> _Input material_:
Segment Open

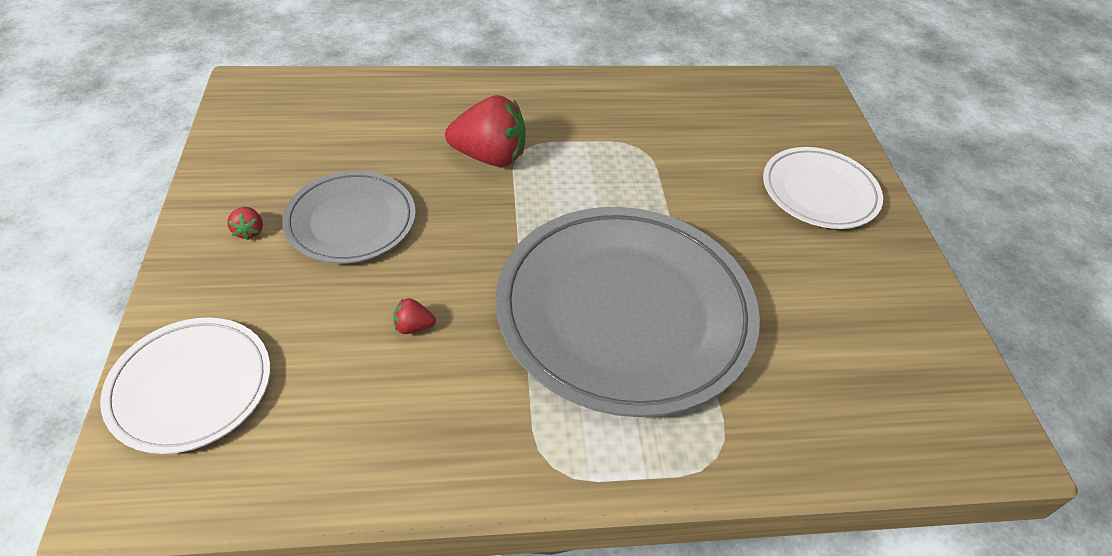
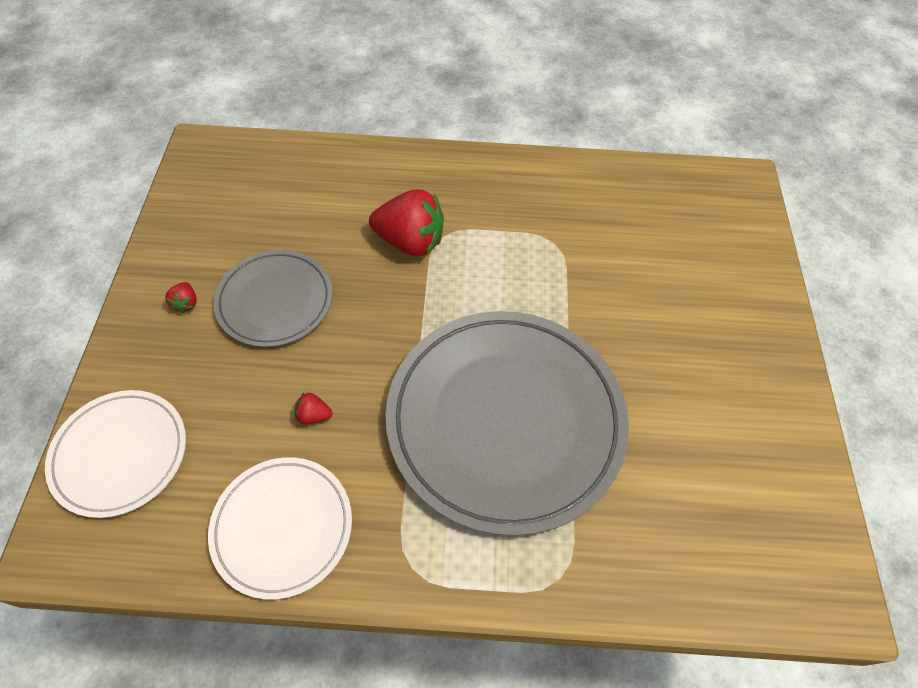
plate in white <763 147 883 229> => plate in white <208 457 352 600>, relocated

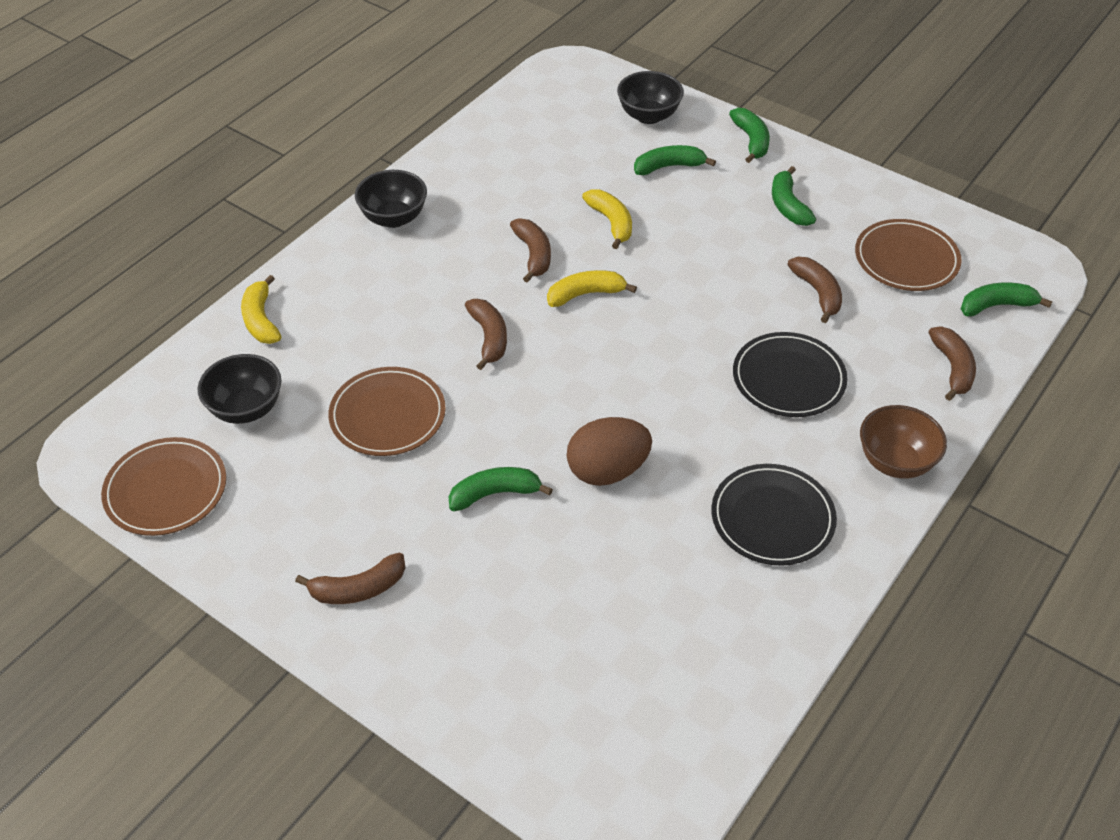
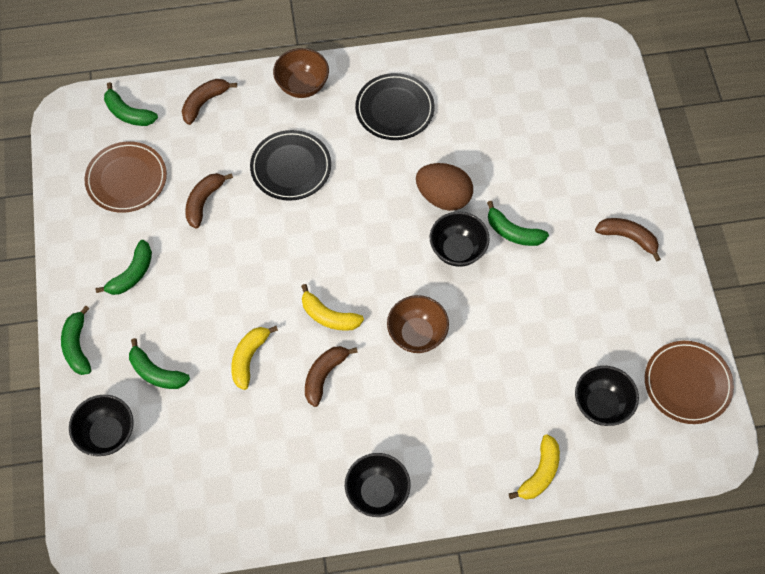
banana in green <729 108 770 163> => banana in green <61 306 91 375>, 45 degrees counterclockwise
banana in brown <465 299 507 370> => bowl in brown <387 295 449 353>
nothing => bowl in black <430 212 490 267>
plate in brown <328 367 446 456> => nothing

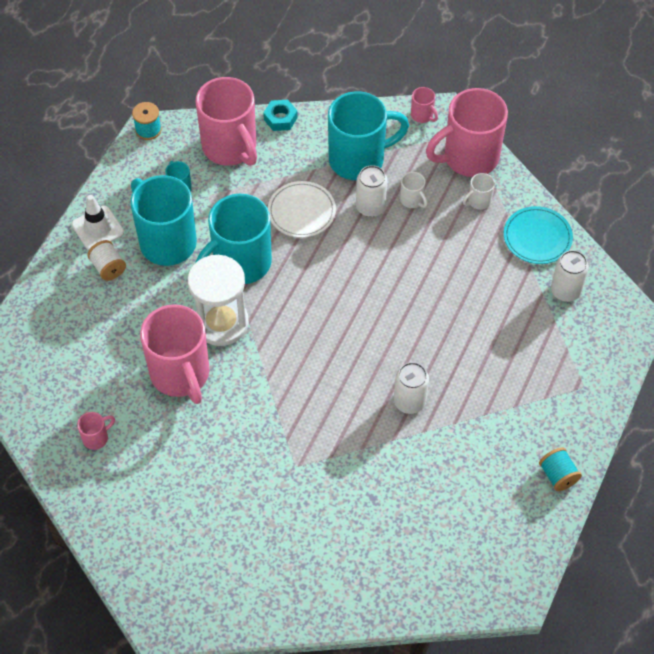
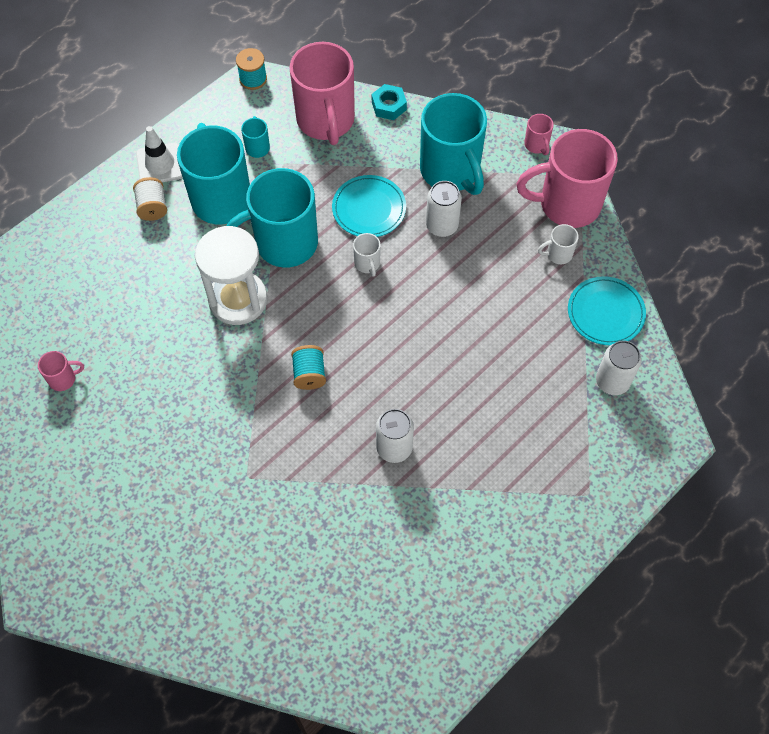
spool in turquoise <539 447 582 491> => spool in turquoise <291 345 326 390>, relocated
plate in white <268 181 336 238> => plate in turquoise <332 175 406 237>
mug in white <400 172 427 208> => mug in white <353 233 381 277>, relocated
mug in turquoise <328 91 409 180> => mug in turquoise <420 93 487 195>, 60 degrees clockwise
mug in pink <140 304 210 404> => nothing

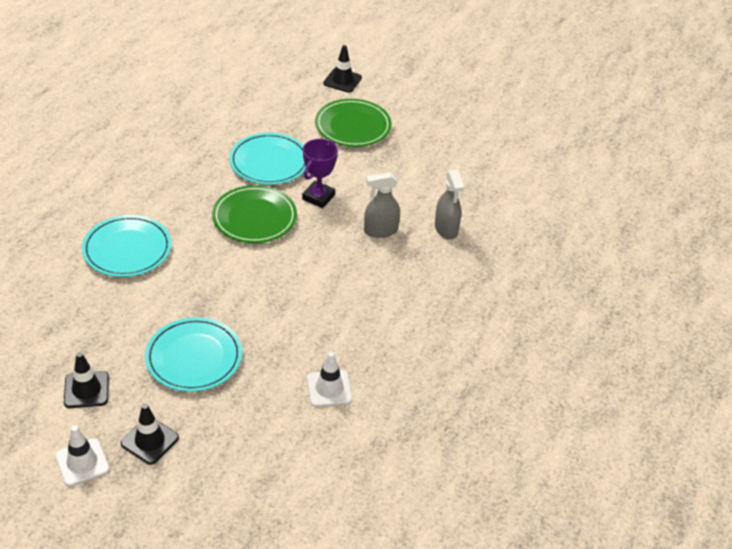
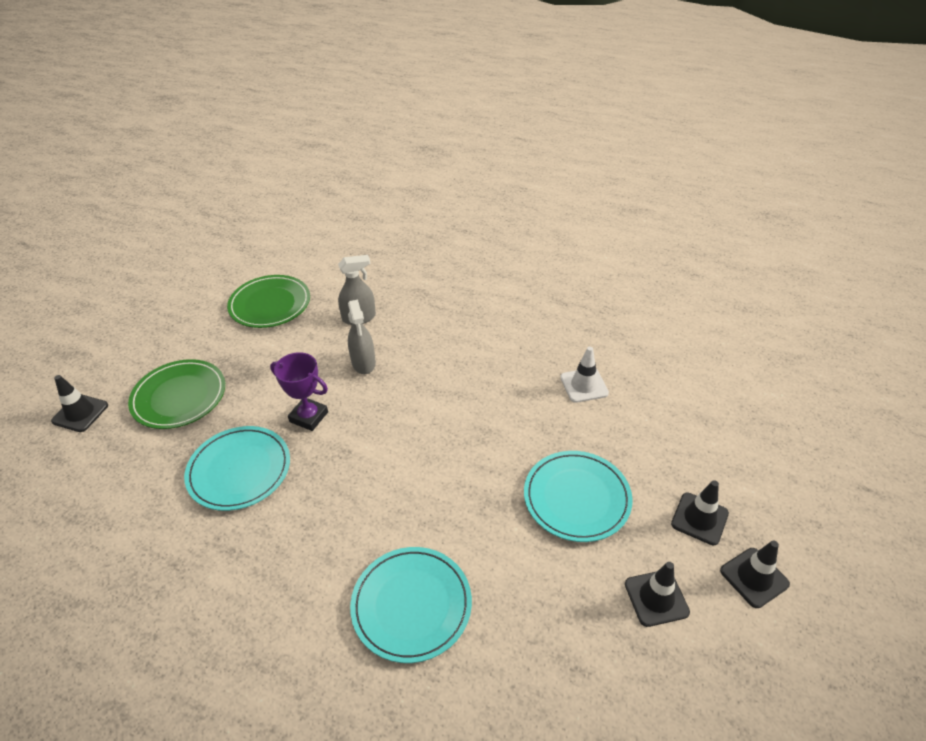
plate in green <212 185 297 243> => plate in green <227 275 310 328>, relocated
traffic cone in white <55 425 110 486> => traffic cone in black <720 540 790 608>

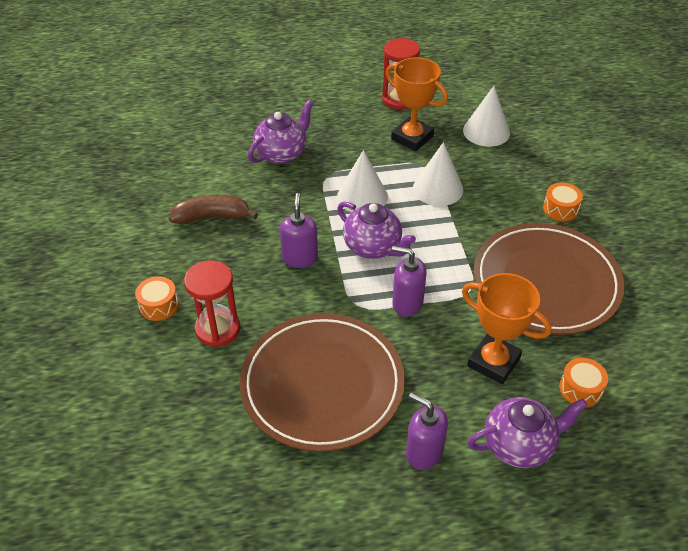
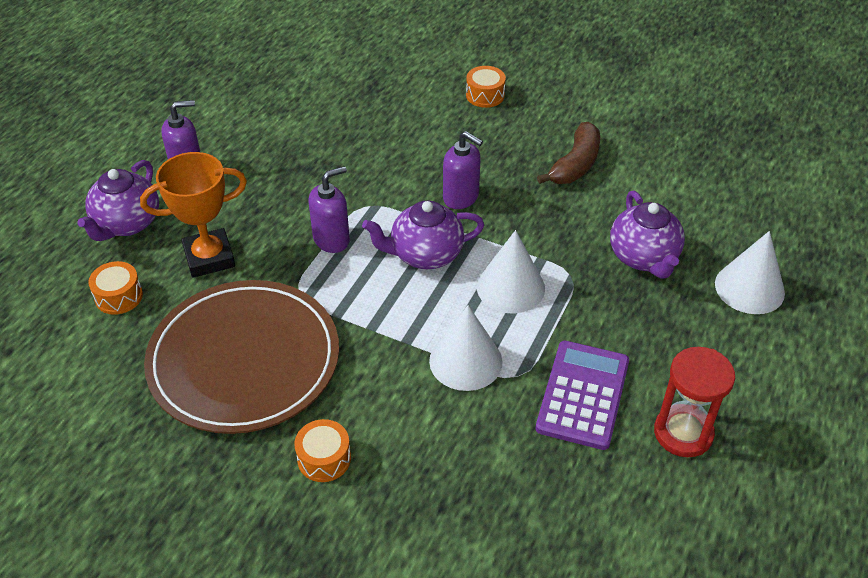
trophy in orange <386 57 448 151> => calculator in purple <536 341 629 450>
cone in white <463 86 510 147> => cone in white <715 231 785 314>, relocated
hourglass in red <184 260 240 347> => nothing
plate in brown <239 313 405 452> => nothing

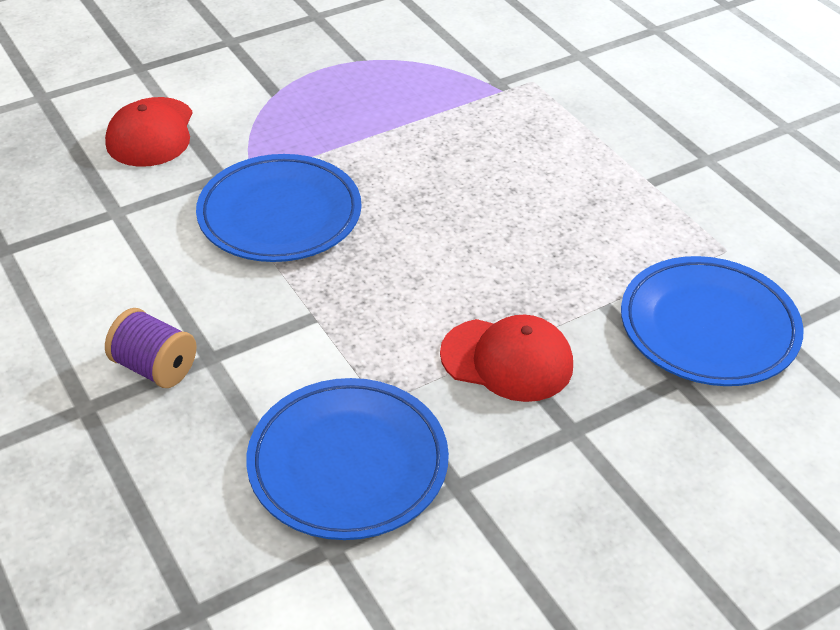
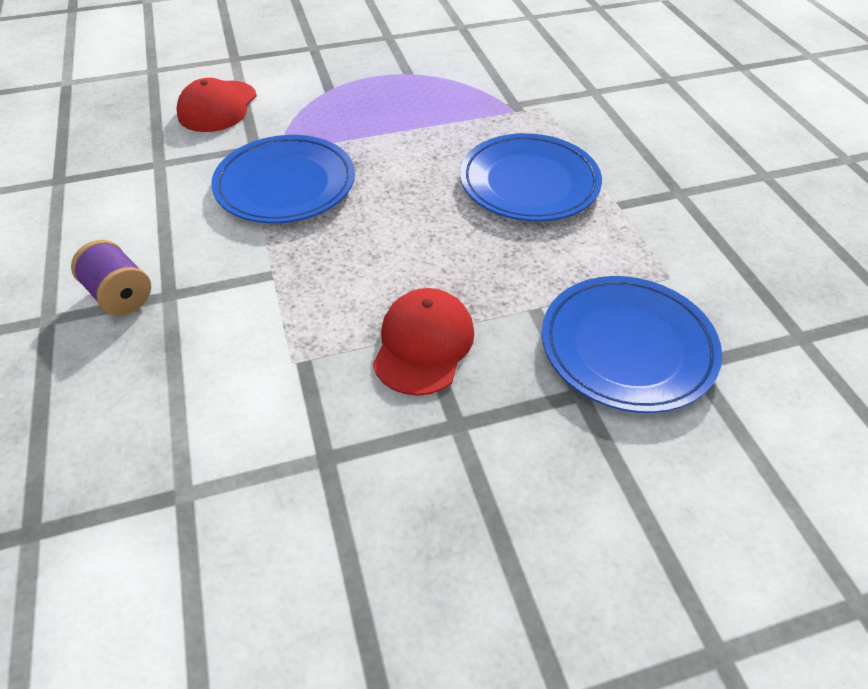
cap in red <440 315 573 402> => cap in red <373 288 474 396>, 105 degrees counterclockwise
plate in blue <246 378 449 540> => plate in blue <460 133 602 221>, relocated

Segment Closed

> _The problem_:
Go through the records above and copy each line where "nothing" is found.

> _Output_:
nothing => bowl in black <430 212 490 267>
plate in brown <328 367 446 456> => nothing
mug in pink <140 304 210 404> => nothing
hourglass in red <184 260 240 347> => nothing
plate in brown <239 313 405 452> => nothing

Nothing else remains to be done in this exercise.